• [Directive]:
Locate every line in the entries below that contains the string "override", with case counting, and copy each of those lines.

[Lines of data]
━━━━━━━━━━━━━━━━━━━━━━━━━━━━━━

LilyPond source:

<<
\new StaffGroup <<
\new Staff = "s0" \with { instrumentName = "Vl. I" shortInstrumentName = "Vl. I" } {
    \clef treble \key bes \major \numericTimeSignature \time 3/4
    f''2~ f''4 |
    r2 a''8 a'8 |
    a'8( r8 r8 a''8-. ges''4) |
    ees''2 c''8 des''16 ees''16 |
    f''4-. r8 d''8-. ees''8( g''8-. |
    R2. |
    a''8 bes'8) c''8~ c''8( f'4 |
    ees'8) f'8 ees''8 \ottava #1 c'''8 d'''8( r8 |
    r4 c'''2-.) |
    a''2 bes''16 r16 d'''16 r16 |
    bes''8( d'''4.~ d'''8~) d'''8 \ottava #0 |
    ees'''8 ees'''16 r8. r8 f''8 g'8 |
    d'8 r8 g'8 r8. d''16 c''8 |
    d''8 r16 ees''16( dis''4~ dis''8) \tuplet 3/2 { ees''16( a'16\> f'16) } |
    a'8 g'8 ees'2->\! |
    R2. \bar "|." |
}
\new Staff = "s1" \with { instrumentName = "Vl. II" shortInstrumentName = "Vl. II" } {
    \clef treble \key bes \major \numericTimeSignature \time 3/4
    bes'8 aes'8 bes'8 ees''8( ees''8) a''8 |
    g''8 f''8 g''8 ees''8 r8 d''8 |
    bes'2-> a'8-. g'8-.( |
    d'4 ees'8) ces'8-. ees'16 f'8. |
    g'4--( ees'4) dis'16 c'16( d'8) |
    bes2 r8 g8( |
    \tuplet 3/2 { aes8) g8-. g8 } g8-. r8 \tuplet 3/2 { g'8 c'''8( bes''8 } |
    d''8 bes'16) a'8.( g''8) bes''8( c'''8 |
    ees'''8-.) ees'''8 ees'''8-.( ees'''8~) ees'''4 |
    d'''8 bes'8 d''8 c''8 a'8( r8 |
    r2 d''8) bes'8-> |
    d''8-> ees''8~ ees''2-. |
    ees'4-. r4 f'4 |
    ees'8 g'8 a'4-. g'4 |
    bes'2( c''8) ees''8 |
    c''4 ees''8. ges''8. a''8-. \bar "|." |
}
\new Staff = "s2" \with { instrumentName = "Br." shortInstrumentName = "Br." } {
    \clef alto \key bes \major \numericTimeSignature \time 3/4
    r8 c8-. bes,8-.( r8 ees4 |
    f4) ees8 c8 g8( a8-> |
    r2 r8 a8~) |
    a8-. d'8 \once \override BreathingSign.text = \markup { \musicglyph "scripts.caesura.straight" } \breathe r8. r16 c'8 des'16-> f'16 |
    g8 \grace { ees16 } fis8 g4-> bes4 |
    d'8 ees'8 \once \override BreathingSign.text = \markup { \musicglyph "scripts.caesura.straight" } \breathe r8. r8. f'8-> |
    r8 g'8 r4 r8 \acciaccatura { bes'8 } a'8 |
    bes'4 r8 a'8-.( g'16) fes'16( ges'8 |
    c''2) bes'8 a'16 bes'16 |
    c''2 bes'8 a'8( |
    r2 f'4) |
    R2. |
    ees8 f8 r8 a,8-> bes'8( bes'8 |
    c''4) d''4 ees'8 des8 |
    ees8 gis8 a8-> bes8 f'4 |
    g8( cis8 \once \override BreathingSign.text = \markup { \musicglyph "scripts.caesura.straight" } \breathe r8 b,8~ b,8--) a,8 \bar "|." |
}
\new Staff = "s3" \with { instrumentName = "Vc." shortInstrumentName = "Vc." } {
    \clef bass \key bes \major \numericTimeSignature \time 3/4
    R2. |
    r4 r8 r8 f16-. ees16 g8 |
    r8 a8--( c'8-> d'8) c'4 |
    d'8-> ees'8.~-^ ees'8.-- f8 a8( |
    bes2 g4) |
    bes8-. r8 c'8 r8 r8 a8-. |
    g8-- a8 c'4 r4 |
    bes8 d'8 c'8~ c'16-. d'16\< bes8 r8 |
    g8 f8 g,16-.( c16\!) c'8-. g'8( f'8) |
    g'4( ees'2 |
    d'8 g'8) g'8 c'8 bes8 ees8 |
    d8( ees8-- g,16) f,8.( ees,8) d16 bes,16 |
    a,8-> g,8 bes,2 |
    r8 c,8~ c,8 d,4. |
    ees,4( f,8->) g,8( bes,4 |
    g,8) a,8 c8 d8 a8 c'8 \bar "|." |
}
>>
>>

━━━━━━━━━━━━━━━━━━━━━━━━━━━━━━

• [Answer for this exercise]:
    a8-. d'8 \once \override BreathingSign.text = \markup { \musicglyph "scripts.caesura.straight" } \breathe r8. r16 c'8 des'16-> f'16 |
    d'8 ees'8 \once \override BreathingSign.text = \markup { \musicglyph "scripts.caesura.straight" } \breathe r8. r8. f'8-> |
    g8( cis8 \once \override BreathingSign.text = \markup { \musicglyph "scripts.caesura.straight" } \breathe r8 b,8~ b,8--) a,8 \bar "|." |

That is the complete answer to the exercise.